# TASK OBJECTIVE
Return each of the entries below precisely as it appears.

# ENTRIES PROVIDED
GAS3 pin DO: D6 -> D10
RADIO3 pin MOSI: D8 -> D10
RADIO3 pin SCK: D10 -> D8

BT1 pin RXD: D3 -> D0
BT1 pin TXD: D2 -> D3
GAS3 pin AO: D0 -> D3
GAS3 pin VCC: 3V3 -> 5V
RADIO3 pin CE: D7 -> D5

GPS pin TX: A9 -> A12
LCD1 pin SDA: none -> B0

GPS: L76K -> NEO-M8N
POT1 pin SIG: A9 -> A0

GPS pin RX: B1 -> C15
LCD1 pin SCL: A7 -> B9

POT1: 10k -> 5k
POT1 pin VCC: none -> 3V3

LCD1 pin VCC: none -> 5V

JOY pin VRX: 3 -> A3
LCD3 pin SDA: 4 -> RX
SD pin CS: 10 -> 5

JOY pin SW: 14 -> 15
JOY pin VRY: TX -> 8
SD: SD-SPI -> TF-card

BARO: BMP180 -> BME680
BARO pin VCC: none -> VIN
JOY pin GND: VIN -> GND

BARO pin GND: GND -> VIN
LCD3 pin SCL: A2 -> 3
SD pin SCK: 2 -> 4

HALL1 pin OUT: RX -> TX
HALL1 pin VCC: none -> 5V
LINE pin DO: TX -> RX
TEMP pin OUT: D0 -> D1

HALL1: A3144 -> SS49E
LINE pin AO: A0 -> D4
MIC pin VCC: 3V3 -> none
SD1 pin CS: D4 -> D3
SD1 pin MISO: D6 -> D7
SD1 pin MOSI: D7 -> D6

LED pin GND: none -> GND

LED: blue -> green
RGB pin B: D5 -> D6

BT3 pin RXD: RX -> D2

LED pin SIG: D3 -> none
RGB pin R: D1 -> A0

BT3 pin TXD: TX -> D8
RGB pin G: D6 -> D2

# SOLUTION FOR THIS PROBLEM
GAS3 pin DO: D6 -> D10
RADIO3 pin MOSI: D8 -> D10
RADIO3 pin SCK: D10 -> D8

BT1 pin RXD: D3 -> D0
BT1 pin TXD: D2 -> D3
GAS3 pin AO: D0 -> D3
GAS3 pin VCC: 3V3 -> 5V
RADIO3 pin CE: D7 -> D5

GPS pin TX: A9 -> A12
LCD1 pin SDA: none -> B0

GPS: L76K -> NEO-M8N
POT1 pin SIG: A9 -> A0

GPS pin RX: B1 -> C15
LCD1 pin SCL: A7 -> B9

POT1: 10k -> 5k
POT1 pin VCC: none -> 3V3

LCD1 pin VCC: none -> 5V

JOY pin VRX: 3 -> A3
LCD3 pin SDA: 4 -> RX
SD pin CS: 10 -> 5

JOY pin SW: 14 -> 15
JOY pin VRY: TX -> 8
SD: SD-SPI -> TF-card

BARO: BMP180 -> BME680
BARO pin VCC: none -> VIN
JOY pin GND: VIN -> GND

BARO pin GND: GND -> VIN
LCD3 pin SCL: A2 -> 3
SD pin SCK: 2 -> 4

HALL1 pin OUT: RX -> TX
HALL1 pin VCC: none -> 5V
LINE pin DO: TX -> RX
TEMP pin OUT: D0 -> D1

HALL1: A3144 -> SS49E
LINE pin AO: A0 -> D4
MIC pin VCC: 3V3 -> none
SD1 pin CS: D4 -> D3
SD1 pin MISO: D6 -> D7
SD1 pin MOSI: D7 -> D6

LED pin GND: none -> GND

LED: blue -> green
RGB pin B: D5 -> D6

BT3 pin RXD: RX -> D2

LED pin SIG: D3 -> none
RGB pin R: D1 -> A0

BT3 pin TXD: TX -> D8
RGB pin G: D6 -> D2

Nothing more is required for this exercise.